▶ [What the task requires]:
Omitting every picture, output the records below exactly, please.

▶ [Input for this task]:
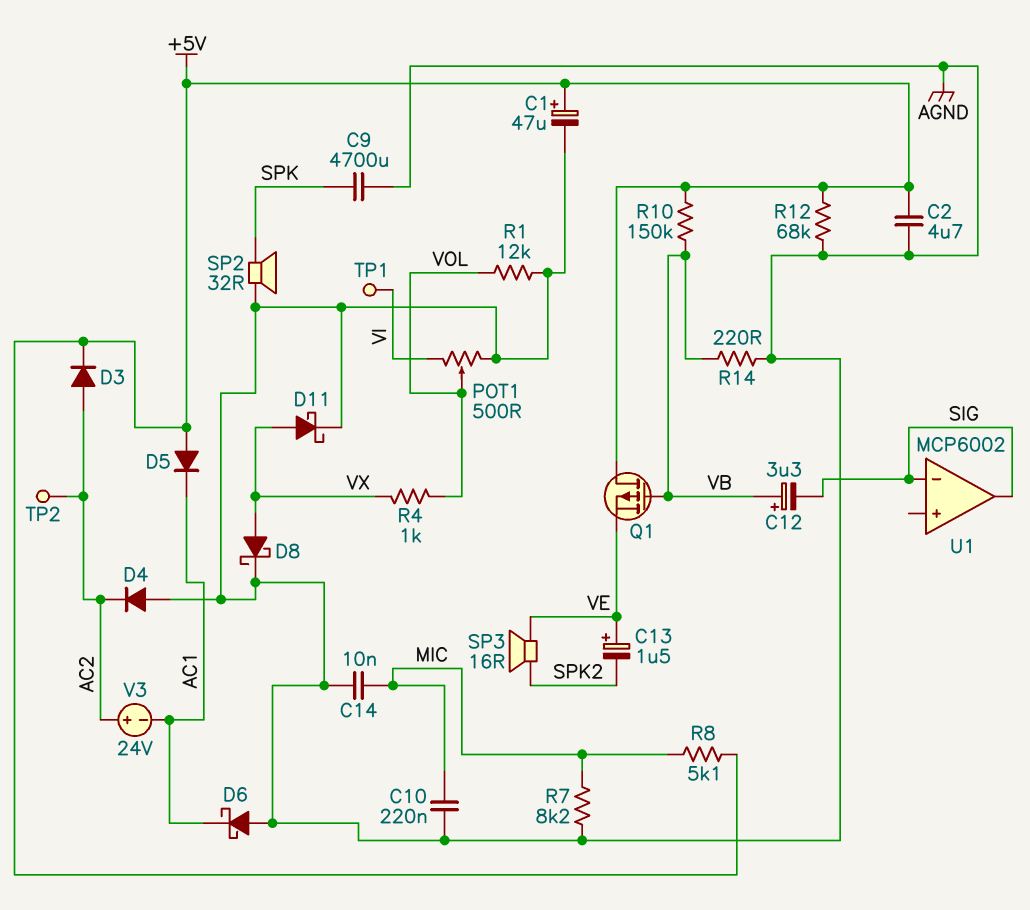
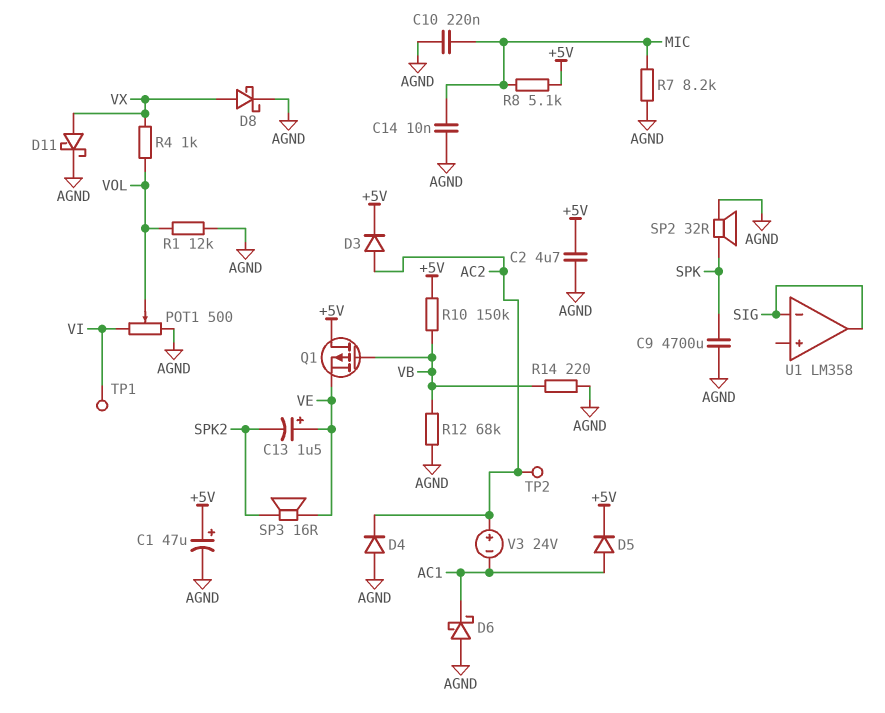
C12: 3.3uF (plus VB, minus SIG) -> none
D5: diode (A +5V, K AC1) -> diode (A AC1, K +5V)
R12: 68k (+5V, AGND) -> 68k (AGND, VB)
U1: MCP6002 -> LM358

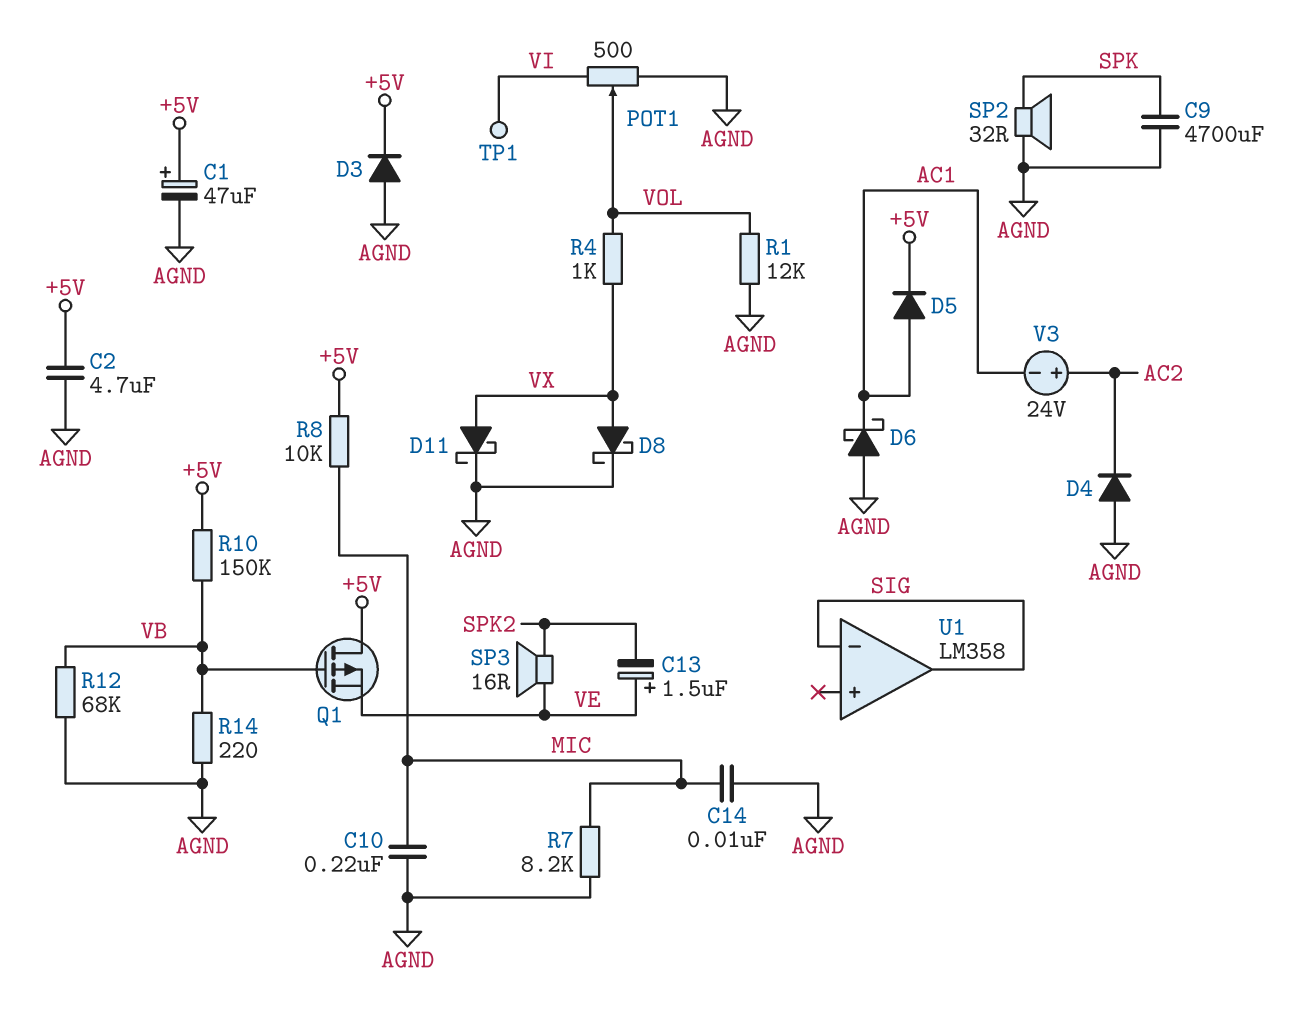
D3: diode (A AC2, K +5V) -> diode (A AGND, K +5V)
R8: 5.1k (+5V, MIC) -> 10k (+5V, MIC)
TP2: test point (AC2) -> none

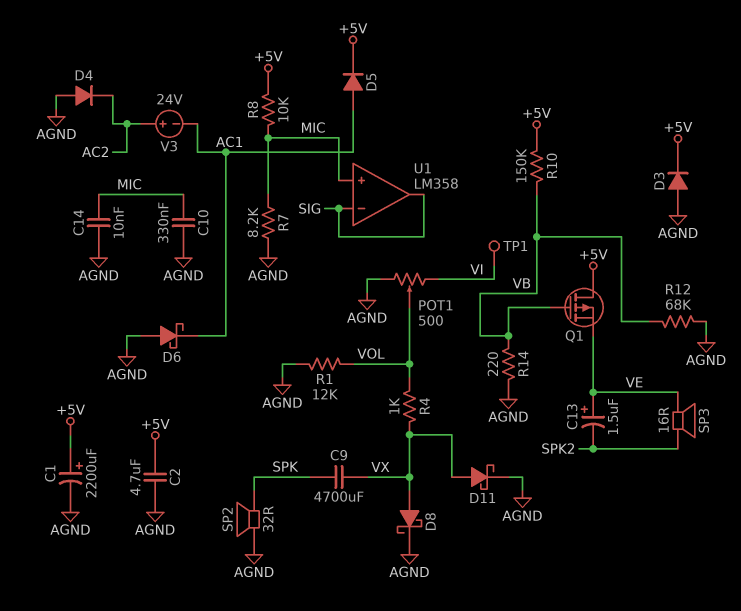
C1: 47uF (plus +5V, minus AGND) -> 2200uF (plus +5V, minus AGND)
C9: 4700uF (AGND, SPK) -> 4700uF (SPK, VX)
C10: 220nF (AGND, MIC) -> 330nF (AGND, MIC)
U1 pin in+: none -> MIC

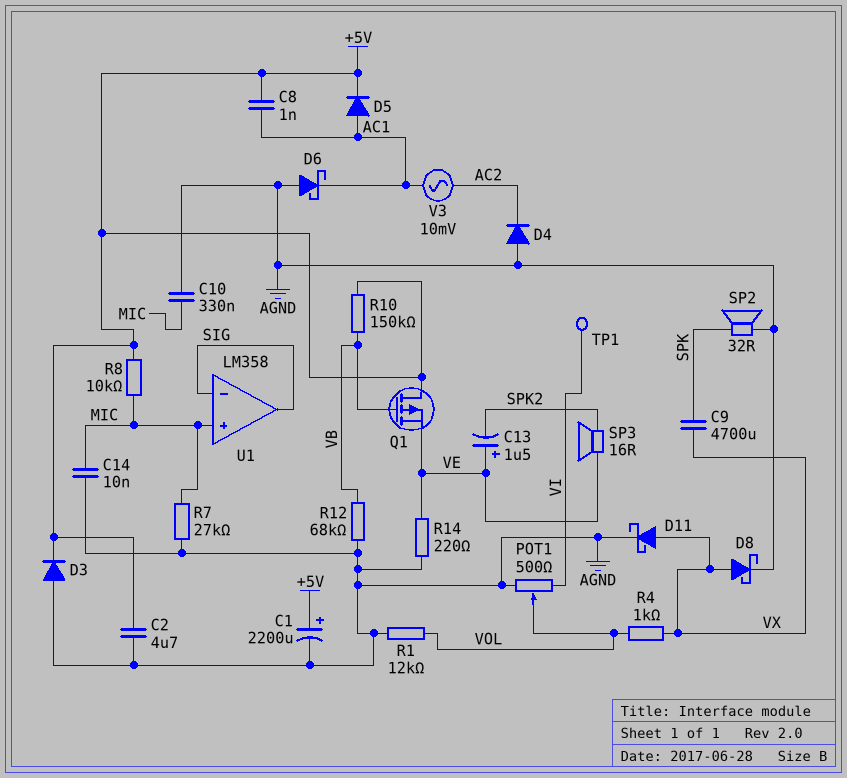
C8: none -> 1nF (+5V, AC1)
R7: 8.2k (AGND, MIC) -> 27k (AGND, MIC)
R14: 220 (AGND, VB) -> 220 (AGND, VE)
V3: 24V (plus AC2, minus AC1) -> AC 10mV (AC1, AC2)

▶ [Response to the exercise]:
C12: 3.3uF (plus VB, minus SIG) -> none
D5: diode (A +5V, K AC1) -> diode (A AC1, K +5V)
R12: 68k (+5V, AGND) -> 68k (AGND, VB)
U1: MCP6002 -> LM358

D3: diode (A AC2, K +5V) -> diode (A AGND, K +5V)
R8: 5.1k (+5V, MIC) -> 10k (+5V, MIC)
TP2: test point (AC2) -> none

C1: 47uF (plus +5V, minus AGND) -> 2200uF (plus +5V, minus AGND)
C9: 4700uF (AGND, SPK) -> 4700uF (SPK, VX)
C10: 220nF (AGND, MIC) -> 330nF (AGND, MIC)
U1 pin in+: none -> MIC

C8: none -> 1nF (+5V, AC1)
R7: 8.2k (AGND, MIC) -> 27k (AGND, MIC)
R14: 220 (AGND, VB) -> 220 (AGND, VE)
V3: 24V (plus AC2, minus AC1) -> AC 10mV (AC1, AC2)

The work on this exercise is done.